__WORK INSTRUCTION__:
Reproduce the first line of the entries that follow and each later line, word for word, ending with the one containing "274> | x0.52 |".

Before-and-after object listings:
- - - - -
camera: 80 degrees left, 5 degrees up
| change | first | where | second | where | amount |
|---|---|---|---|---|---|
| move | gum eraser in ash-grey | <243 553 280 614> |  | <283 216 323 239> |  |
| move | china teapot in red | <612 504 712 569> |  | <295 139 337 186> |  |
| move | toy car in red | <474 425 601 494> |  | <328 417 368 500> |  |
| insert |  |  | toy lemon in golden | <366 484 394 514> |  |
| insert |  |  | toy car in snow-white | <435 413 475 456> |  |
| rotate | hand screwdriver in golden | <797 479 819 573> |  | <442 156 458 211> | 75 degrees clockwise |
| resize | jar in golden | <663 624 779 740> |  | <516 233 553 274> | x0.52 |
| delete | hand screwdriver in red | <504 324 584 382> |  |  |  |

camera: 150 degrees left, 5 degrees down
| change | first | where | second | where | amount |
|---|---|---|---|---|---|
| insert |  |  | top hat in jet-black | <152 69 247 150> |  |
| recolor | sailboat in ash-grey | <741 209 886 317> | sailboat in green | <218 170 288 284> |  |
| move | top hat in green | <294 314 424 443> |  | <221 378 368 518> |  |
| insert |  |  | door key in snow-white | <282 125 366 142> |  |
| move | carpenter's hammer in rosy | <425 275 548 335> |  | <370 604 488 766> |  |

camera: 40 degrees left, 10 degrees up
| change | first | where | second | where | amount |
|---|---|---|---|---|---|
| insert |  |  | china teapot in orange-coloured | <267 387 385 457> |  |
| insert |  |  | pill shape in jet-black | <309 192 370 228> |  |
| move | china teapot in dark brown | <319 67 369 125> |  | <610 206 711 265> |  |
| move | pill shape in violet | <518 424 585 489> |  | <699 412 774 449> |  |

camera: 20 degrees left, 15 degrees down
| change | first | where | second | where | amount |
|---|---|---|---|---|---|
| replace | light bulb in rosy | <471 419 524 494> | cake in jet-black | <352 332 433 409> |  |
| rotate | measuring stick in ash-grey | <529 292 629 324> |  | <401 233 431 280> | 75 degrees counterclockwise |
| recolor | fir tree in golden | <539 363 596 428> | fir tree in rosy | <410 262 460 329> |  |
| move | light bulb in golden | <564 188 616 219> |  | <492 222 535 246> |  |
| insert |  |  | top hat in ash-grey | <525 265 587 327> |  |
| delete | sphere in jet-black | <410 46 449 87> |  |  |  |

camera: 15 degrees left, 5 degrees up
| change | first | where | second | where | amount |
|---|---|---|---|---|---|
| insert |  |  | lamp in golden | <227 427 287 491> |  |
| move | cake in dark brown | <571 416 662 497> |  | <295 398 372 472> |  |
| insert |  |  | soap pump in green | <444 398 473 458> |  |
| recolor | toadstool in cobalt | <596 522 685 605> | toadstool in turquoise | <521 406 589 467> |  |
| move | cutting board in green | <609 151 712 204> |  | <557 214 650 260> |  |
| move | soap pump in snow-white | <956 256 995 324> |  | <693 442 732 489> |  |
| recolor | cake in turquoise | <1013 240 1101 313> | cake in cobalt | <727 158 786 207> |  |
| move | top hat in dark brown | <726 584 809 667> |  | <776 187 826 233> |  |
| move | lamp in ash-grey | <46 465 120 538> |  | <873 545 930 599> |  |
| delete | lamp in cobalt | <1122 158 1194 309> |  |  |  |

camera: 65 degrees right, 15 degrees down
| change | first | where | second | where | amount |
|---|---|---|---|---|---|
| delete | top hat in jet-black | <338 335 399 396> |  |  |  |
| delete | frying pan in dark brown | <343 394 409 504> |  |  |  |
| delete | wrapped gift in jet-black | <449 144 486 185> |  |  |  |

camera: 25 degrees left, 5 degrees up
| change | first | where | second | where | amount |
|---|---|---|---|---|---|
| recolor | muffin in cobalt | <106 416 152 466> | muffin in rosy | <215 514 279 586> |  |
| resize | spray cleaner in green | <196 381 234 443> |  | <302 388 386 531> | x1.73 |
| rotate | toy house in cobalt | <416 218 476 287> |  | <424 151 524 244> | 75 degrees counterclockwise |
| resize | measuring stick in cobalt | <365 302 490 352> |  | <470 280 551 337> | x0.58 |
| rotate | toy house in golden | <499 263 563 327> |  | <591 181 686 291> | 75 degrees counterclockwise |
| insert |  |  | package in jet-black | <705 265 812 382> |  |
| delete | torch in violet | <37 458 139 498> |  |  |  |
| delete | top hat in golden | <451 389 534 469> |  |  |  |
- - - - -
__SOLUTION BELOW__:
camera: 80 degrees left, 5 degrees up
| change | first | where | second | where | amount |
|---|---|---|---|---|---|
| move | gum eraser in ash-grey | <243 553 280 614> |  | <283 216 323 239> |  |
| move | china teapot in red | <612 504 712 569> |  | <295 139 337 186> |  |
| move | toy car in red | <474 425 601 494> |  | <328 417 368 500> |  |
| insert |  |  | toy lemon in golden | <366 484 394 514> |  |
| insert |  |  | toy car in snow-white | <435 413 475 456> |  |
| rotate | hand screwdriver in golden | <797 479 819 573> |  | <442 156 458 211> | 75 degrees clockwise |
| resize | jar in golden | <663 624 779 740> |  | <516 233 553 274> | x0.52 |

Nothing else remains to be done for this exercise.